> **Activity**: Leave every picture out and give back the lines below from the first through the line that holds "none -> grey cone E6 level 2", exactly as written.

> **Records to use**:
=== Begin Enclosure ===

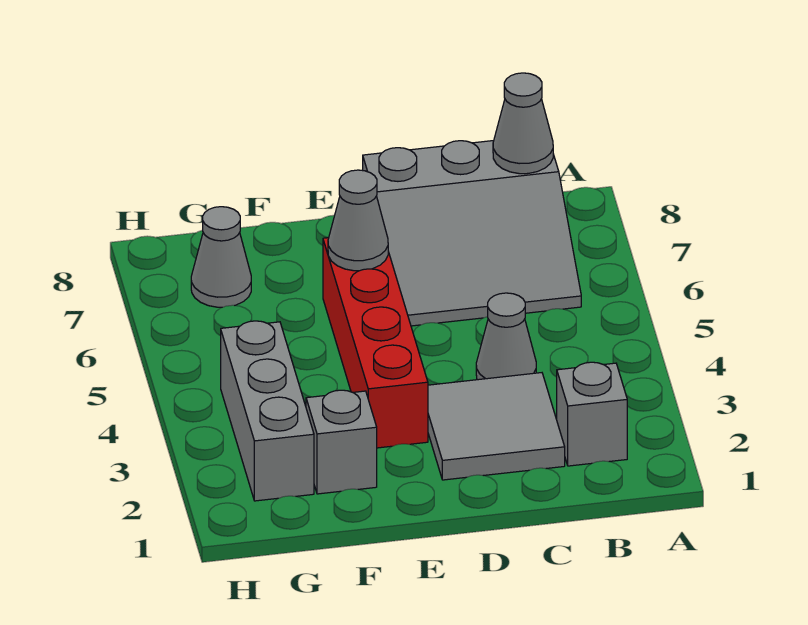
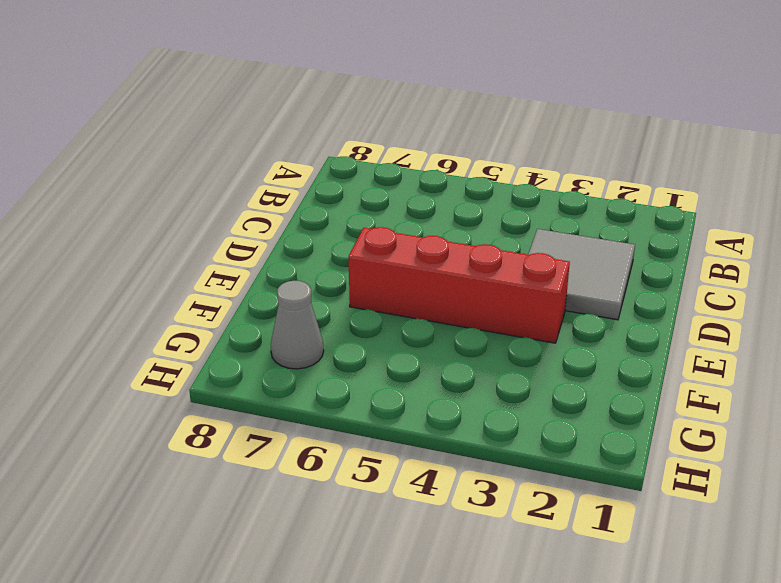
none -> grey brick B2 level 1
none -> grey slope B6:D8 level 1 top 8

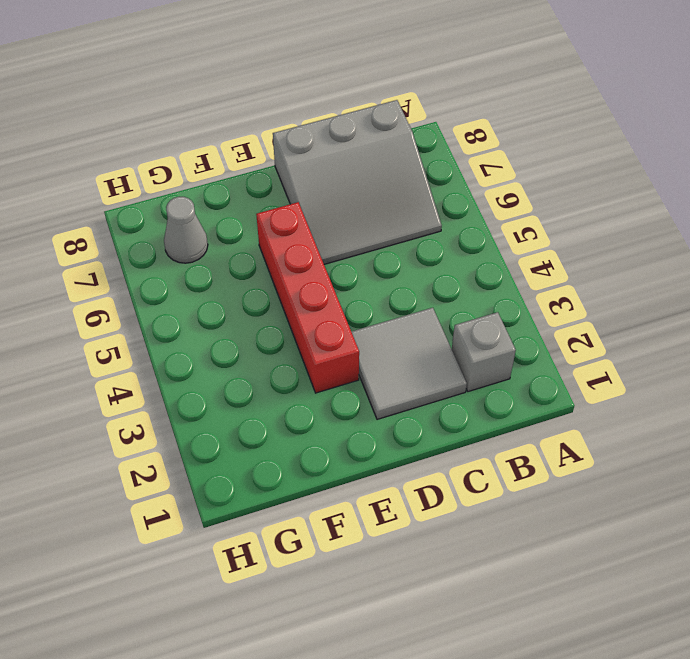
none -> grey cone C4 level 1
none -> grey brick F2 level 1

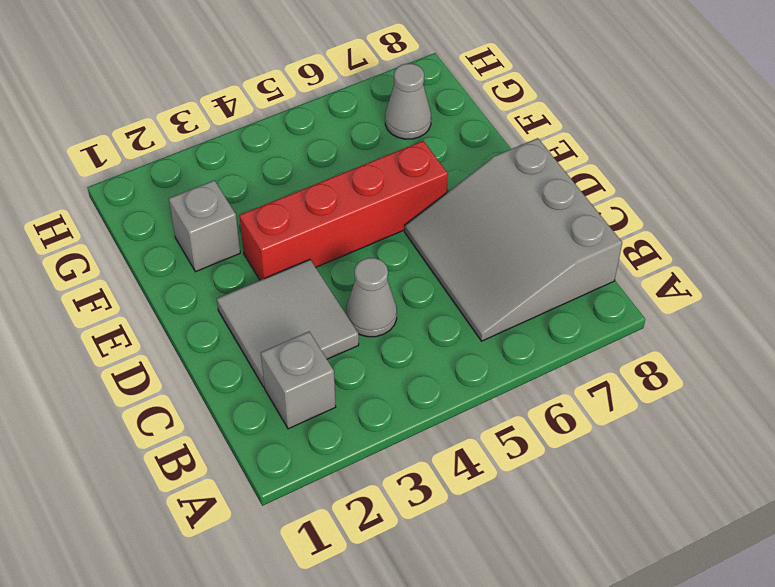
none -> grey brick G2:G4 level 1
none -> grey cone B8 level 2

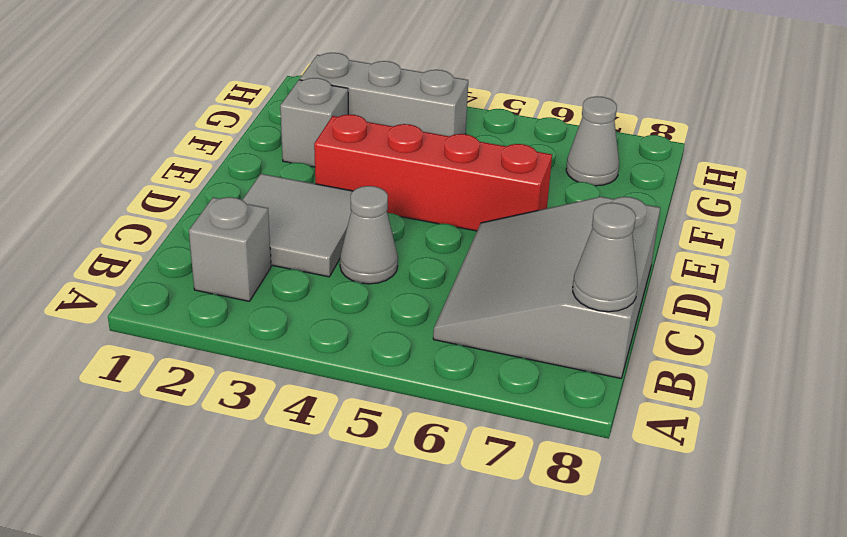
none -> grey cone E6 level 2

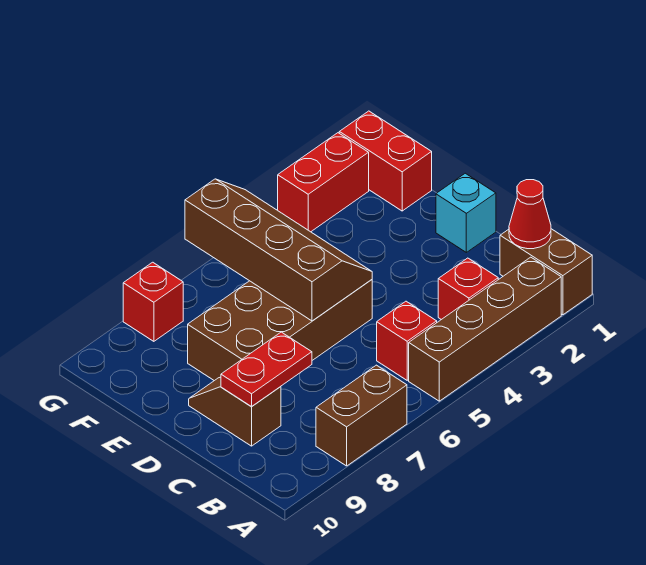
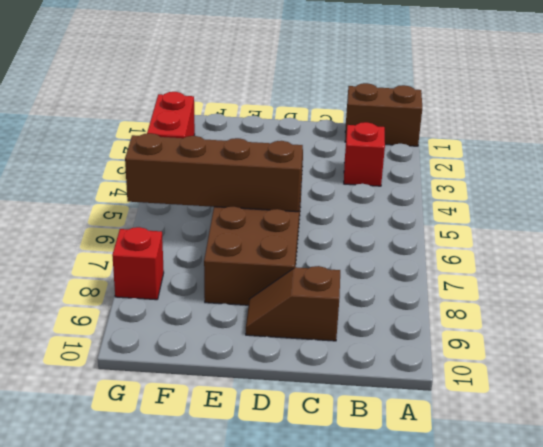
none -> brown brick A2:A5 level 1
none -> brown brick A7:A8 level 1
none -> red brick B5 level 1

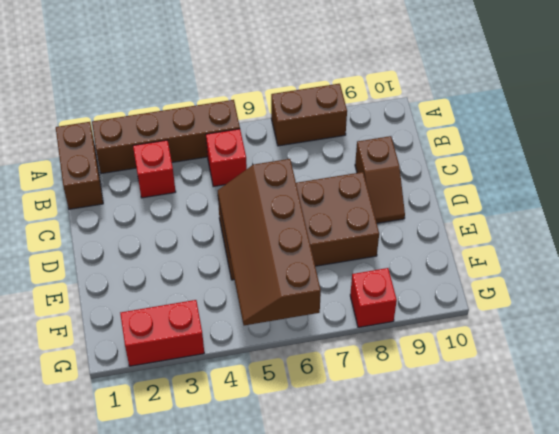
none -> cyan brick D1 level 1
none -> red brick F1:G1 level 1
none -> red cone B1 level 2

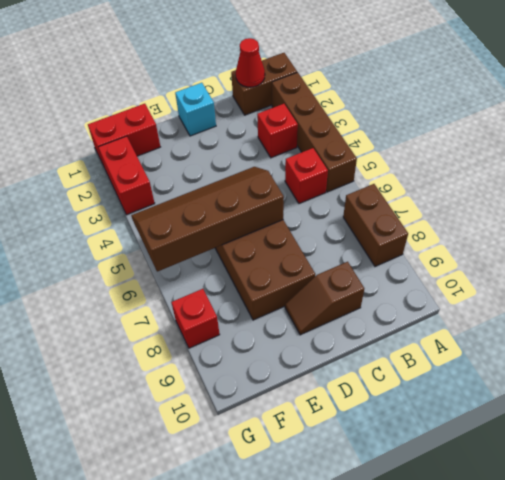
none -> red plate C8:C9 level 2

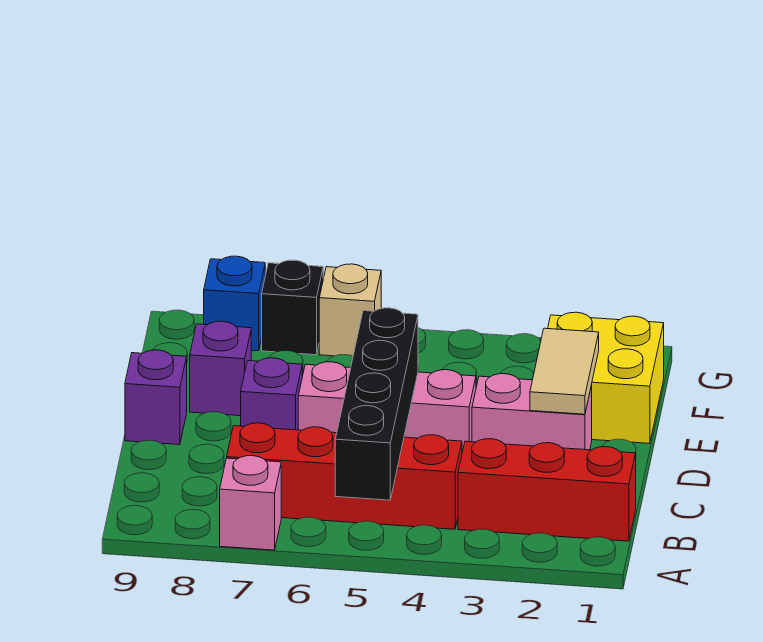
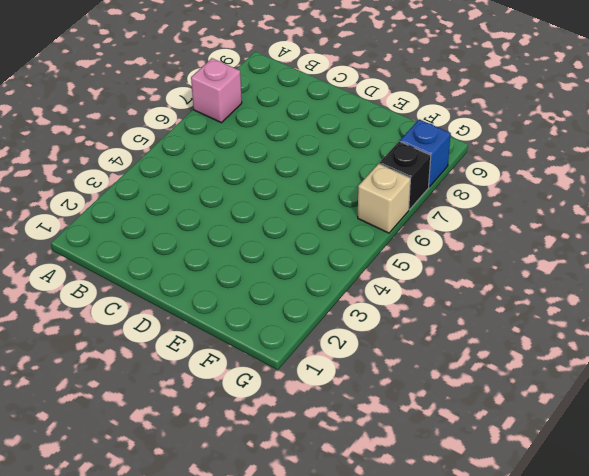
none -> red brick B1:B3 level 1
none -> red brick B4:B7 level 1
none -> pink brick D2:D3 level 1

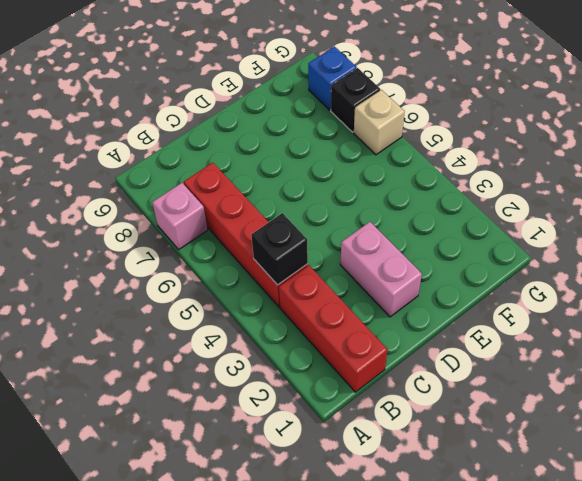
black brick B4 level 2 -> none
none -> pink brick D4:D6 level 1
none -> purple brick D7 level 1
none -> purple brick D9 level 1

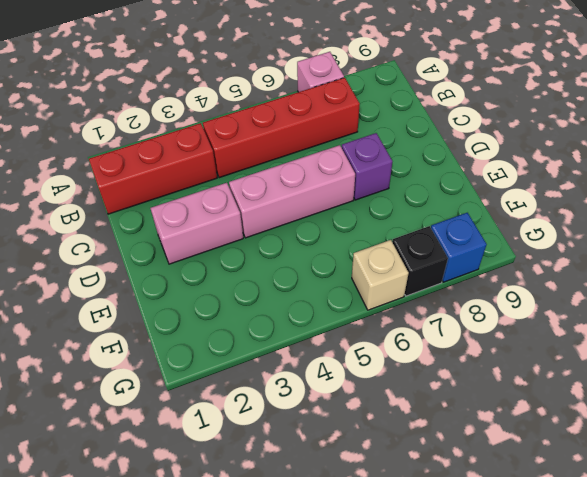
none -> purple brick D9 level 1
none -> yellow brick E1:F2 level 1
none -> purple brick E8 level 1

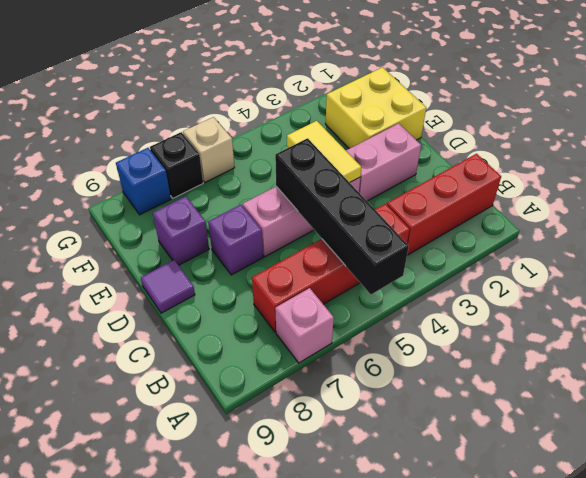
yellow tile D4:E4 level 2 -> none
purple tile D9 level 1 -> purple brick D9 level 1
none -> tan tile D2:E2 level 2

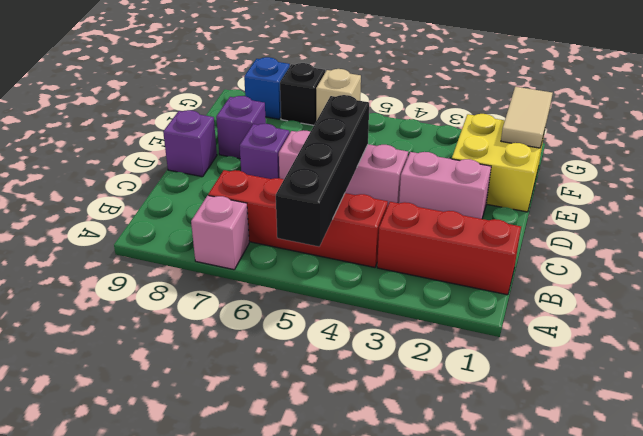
tan tile F1:G1 level 2 -> tan tile D2:E2 level 2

=== End Enclosure ===

> **Completed task**:
none -> grey brick B2 level 1
none -> grey slope B6:D8 level 1 top 8

none -> grey cone C4 level 1
none -> grey brick F2 level 1

none -> grey brick G2:G4 level 1
none -> grey cone B8 level 2

none -> grey cone E6 level 2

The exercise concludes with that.